Try it: Exactly as written, print out each entry in the data, with no pictures.

Dataset excerpts:
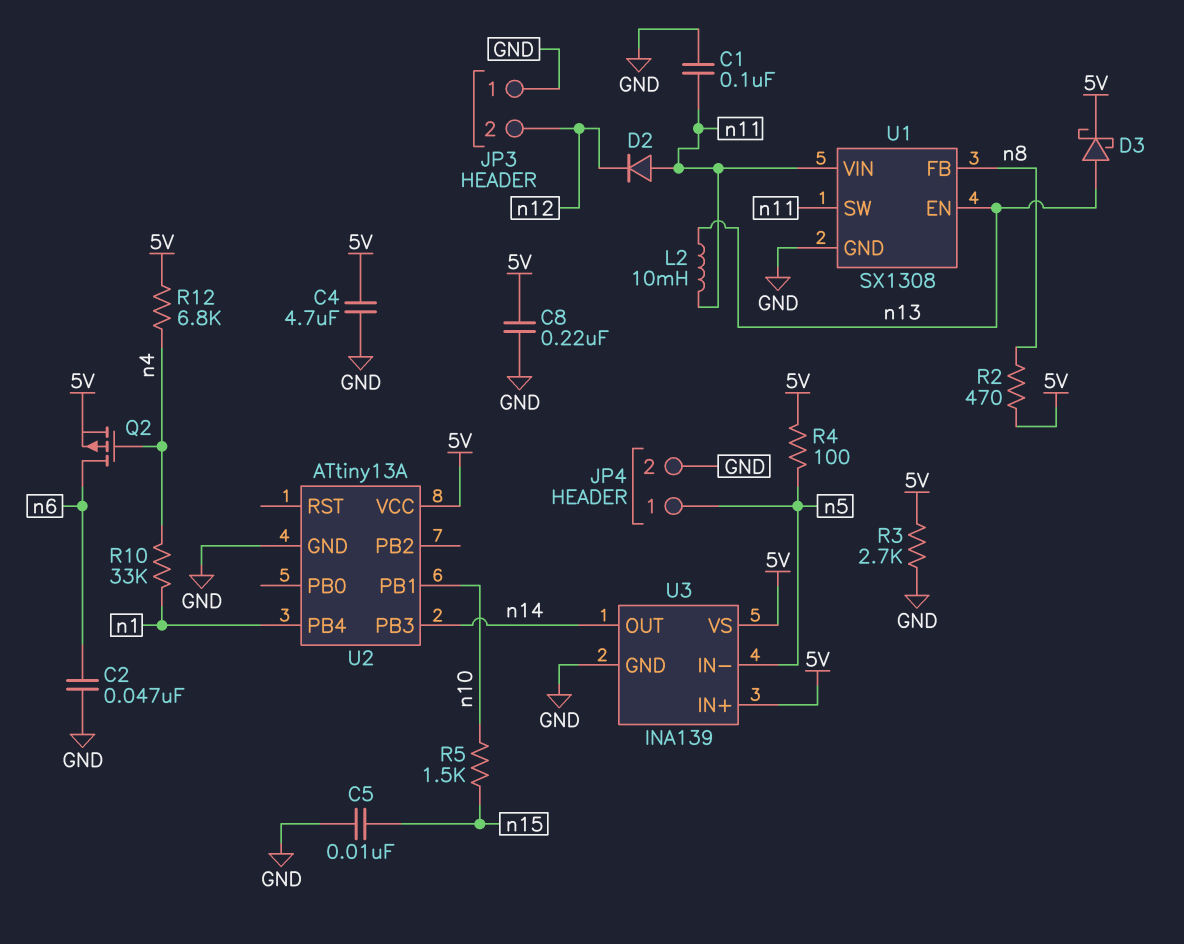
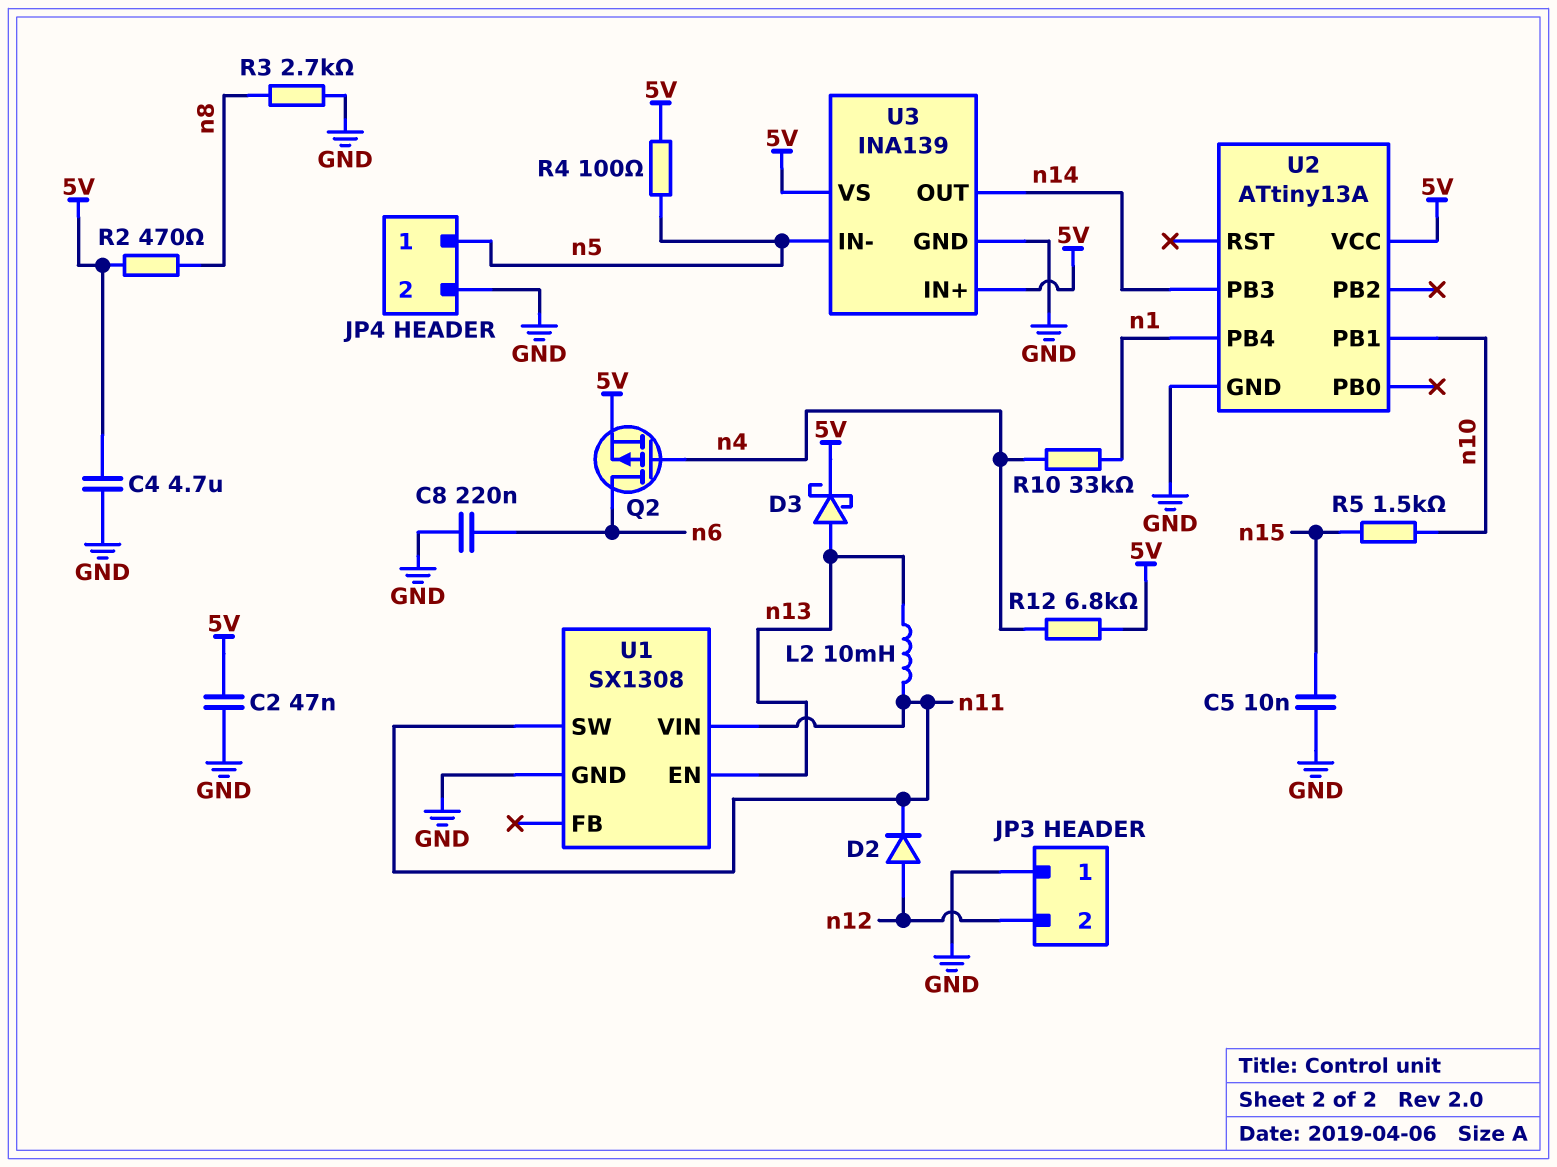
C1: 100nF (GND, n11) -> none
C2: 47nF (GND, n6) -> 47nF (5V, GND)
C8: 220nF (5V, GND) -> 220nF (GND, n6)
D2: diode (A n11, K n12) -> diode (A n12, K n11)
R3: 2.7k (5V, GND) -> 2.7k (GND, n8)
U1 pin FB: n8 -> none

Answer to this exercise:
C1: 100nF (GND, n11) -> none
C2: 47nF (GND, n6) -> 47nF (5V, GND)
C8: 220nF (5V, GND) -> 220nF (GND, n6)
D2: diode (A n11, K n12) -> diode (A n12, K n11)
R3: 2.7k (5V, GND) -> 2.7k (GND, n8)
U1 pin FB: n8 -> none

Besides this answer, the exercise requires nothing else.